(Difference listings)
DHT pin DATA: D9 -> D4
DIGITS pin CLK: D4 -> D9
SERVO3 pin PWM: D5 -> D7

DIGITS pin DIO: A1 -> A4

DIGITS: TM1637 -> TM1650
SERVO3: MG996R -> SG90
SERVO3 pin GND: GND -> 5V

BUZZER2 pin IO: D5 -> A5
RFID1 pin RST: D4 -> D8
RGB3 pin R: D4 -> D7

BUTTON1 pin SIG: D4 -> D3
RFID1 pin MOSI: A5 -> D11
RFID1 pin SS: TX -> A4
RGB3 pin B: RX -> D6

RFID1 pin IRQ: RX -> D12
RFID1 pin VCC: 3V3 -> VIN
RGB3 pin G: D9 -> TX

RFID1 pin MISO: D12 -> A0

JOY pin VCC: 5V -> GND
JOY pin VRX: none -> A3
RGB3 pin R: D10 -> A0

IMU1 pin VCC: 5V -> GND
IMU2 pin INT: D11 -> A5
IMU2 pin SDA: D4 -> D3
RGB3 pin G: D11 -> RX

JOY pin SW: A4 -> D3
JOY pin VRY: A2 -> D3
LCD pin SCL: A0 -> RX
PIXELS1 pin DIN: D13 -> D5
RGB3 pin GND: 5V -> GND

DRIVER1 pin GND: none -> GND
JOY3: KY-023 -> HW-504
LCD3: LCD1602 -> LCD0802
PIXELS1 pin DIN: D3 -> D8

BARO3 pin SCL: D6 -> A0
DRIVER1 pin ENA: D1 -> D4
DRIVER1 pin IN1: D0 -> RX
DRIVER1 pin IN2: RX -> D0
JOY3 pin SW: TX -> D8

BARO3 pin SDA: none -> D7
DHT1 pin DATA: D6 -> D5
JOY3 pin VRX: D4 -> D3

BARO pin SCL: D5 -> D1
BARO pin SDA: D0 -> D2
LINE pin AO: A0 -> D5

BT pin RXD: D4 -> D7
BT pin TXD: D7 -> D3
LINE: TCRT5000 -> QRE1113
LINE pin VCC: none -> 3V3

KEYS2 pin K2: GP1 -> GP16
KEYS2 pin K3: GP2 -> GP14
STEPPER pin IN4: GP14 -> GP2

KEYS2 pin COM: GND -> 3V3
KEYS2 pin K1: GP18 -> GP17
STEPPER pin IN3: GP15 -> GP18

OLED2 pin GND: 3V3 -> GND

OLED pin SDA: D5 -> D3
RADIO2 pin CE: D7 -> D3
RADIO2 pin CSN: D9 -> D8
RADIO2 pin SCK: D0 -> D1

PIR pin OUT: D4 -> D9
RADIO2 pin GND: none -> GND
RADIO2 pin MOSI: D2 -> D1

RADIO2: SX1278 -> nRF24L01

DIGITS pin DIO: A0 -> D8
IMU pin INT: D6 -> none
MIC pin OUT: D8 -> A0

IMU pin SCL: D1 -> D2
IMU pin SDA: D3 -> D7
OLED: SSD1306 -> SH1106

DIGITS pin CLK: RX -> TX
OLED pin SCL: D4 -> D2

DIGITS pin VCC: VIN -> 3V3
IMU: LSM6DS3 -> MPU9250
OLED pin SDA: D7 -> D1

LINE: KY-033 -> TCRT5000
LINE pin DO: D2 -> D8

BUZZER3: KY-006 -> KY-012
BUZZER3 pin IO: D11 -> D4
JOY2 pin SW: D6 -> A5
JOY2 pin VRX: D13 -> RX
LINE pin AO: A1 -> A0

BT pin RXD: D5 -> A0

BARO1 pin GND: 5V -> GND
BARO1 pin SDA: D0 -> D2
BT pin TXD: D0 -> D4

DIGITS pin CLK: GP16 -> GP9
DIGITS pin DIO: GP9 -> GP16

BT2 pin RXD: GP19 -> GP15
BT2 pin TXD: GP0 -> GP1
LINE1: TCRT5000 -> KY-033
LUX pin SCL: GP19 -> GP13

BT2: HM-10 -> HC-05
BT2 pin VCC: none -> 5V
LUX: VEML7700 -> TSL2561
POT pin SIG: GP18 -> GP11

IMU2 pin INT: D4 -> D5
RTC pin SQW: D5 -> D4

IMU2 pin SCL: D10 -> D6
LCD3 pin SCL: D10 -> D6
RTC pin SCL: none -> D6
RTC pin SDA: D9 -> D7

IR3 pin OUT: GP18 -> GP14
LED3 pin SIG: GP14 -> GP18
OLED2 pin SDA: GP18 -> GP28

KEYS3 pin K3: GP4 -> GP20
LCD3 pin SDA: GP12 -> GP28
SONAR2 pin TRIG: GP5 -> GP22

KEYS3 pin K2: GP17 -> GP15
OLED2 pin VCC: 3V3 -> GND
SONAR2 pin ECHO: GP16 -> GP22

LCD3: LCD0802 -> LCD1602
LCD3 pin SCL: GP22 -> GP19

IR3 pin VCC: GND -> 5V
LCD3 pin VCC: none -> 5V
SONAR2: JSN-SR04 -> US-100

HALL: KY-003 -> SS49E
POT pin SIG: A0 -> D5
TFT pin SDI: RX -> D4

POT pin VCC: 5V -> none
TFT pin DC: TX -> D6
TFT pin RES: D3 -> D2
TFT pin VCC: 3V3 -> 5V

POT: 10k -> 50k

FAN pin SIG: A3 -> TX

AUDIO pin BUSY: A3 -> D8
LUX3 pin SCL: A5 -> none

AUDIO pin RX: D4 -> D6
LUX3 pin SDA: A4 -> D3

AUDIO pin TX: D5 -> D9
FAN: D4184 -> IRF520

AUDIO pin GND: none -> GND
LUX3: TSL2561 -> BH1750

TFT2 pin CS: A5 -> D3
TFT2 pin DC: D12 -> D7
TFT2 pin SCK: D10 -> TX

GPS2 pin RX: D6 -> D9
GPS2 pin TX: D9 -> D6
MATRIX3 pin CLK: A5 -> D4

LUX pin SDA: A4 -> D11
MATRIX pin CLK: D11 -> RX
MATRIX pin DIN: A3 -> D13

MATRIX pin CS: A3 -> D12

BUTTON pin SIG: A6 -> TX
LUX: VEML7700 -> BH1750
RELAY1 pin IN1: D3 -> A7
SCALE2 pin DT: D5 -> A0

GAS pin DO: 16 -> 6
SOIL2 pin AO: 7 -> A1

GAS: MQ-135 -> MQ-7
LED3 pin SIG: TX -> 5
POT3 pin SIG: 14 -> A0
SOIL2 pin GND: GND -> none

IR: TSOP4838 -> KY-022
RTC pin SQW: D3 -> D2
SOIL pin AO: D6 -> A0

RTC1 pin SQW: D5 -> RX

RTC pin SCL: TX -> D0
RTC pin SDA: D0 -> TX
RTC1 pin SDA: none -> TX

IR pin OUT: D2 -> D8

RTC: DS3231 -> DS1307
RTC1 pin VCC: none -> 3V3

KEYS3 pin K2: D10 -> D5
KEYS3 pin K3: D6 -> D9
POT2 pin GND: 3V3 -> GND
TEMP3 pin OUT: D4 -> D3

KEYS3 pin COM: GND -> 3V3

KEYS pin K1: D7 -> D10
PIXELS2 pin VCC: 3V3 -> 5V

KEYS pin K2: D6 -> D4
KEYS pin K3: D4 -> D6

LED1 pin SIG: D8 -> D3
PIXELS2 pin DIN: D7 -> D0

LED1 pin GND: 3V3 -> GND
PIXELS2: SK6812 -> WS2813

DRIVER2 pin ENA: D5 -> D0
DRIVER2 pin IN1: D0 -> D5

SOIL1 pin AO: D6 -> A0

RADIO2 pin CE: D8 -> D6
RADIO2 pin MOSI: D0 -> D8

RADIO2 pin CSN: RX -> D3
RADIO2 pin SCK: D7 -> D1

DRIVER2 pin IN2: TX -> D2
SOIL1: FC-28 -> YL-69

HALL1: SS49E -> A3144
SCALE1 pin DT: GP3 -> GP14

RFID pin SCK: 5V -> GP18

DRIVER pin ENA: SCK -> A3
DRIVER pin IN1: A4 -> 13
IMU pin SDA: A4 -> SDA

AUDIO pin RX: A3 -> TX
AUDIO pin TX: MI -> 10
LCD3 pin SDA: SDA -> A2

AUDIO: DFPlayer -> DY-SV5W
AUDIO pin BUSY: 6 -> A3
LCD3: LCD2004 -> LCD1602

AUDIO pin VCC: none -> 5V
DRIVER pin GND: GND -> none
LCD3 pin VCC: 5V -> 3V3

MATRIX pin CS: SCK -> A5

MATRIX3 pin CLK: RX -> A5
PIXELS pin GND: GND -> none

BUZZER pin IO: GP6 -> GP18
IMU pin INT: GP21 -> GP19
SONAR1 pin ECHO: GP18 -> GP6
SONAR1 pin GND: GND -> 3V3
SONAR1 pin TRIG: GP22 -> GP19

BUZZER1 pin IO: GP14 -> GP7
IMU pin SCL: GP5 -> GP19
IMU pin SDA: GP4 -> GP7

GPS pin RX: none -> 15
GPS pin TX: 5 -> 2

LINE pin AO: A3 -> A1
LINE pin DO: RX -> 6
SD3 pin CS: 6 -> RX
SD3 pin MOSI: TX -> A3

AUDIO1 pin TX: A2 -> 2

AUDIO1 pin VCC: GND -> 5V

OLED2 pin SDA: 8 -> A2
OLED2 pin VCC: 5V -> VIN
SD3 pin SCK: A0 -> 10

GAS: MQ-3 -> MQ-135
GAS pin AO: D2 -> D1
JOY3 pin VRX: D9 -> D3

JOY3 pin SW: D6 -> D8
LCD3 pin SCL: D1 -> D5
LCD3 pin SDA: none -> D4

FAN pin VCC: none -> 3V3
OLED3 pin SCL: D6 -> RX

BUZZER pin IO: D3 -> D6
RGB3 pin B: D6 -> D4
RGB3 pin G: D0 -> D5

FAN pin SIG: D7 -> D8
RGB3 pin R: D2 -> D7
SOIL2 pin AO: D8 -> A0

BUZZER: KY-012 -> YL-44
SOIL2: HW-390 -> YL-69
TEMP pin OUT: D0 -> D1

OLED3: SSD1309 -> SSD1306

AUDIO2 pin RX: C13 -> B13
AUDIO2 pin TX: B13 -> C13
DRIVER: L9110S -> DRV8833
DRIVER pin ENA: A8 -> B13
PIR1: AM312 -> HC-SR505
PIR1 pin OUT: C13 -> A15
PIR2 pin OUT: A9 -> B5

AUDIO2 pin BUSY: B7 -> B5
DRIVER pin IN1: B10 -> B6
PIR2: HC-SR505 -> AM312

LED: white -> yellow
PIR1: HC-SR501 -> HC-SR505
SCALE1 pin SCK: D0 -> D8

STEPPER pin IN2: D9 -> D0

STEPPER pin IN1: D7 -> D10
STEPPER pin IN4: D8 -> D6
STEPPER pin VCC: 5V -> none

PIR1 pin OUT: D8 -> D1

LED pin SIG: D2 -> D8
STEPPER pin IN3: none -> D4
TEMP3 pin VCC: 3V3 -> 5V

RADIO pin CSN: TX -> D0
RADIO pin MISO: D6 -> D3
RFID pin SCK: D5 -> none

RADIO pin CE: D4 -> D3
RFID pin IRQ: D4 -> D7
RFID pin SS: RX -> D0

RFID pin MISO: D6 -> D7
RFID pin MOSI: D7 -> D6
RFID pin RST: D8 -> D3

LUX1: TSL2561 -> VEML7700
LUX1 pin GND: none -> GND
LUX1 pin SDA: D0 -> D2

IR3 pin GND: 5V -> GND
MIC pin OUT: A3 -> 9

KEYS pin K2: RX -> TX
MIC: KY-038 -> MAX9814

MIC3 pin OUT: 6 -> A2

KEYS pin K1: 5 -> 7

● TASK TO CARRY OUT: When you reach the line with "RADIO2 pin SCK: D7 -> D1" in the records above, start writing out lines exactly, and stop once the line with "RGB3 pin B: D6 -> D4" has been written; include nothing else.

● SOLUTION FOR THIS EXERCISE:
RADIO2 pin SCK: D7 -> D1

DRIVER2 pin IN2: TX -> D2
SOIL1: FC-28 -> YL-69

HALL1: SS49E -> A3144
SCALE1 pin DT: GP3 -> GP14

RFID pin SCK: 5V -> GP18

DRIVER pin ENA: SCK -> A3
DRIVER pin IN1: A4 -> 13
IMU pin SDA: A4 -> SDA

AUDIO pin RX: A3 -> TX
AUDIO pin TX: MI -> 10
LCD3 pin SDA: SDA -> A2

AUDIO: DFPlayer -> DY-SV5W
AUDIO pin BUSY: 6 -> A3
LCD3: LCD2004 -> LCD1602

AUDIO pin VCC: none -> 5V
DRIVER pin GND: GND -> none
LCD3 pin VCC: 5V -> 3V3

MATRIX pin CS: SCK -> A5

MATRIX3 pin CLK: RX -> A5
PIXELS pin GND: GND -> none

BUZZER pin IO: GP6 -> GP18
IMU pin INT: GP21 -> GP19
SONAR1 pin ECHO: GP18 -> GP6
SONAR1 pin GND: GND -> 3V3
SONAR1 pin TRIG: GP22 -> GP19

BUZZER1 pin IO: GP14 -> GP7
IMU pin SCL: GP5 -> GP19
IMU pin SDA: GP4 -> GP7

GPS pin RX: none -> 15
GPS pin TX: 5 -> 2

LINE pin AO: A3 -> A1
LINE pin DO: RX -> 6
SD3 pin CS: 6 -> RX
SD3 pin MOSI: TX -> A3

AUDIO1 pin TX: A2 -> 2

AUDIO1 pin VCC: GND -> 5V

OLED2 pin SDA: 8 -> A2
OLED2 pin VCC: 5V -> VIN
SD3 pin SCK: A0 -> 10

GAS: MQ-3 -> MQ-135
GAS pin AO: D2 -> D1
JOY3 pin VRX: D9 -> D3

JOY3 pin SW: D6 -> D8
LCD3 pin SCL: D1 -> D5
LCD3 pin SDA: none -> D4

FAN pin VCC: none -> 3V3
OLED3 pin SCL: D6 -> RX

BUZZER pin IO: D3 -> D6
RGB3 pin B: D6 -> D4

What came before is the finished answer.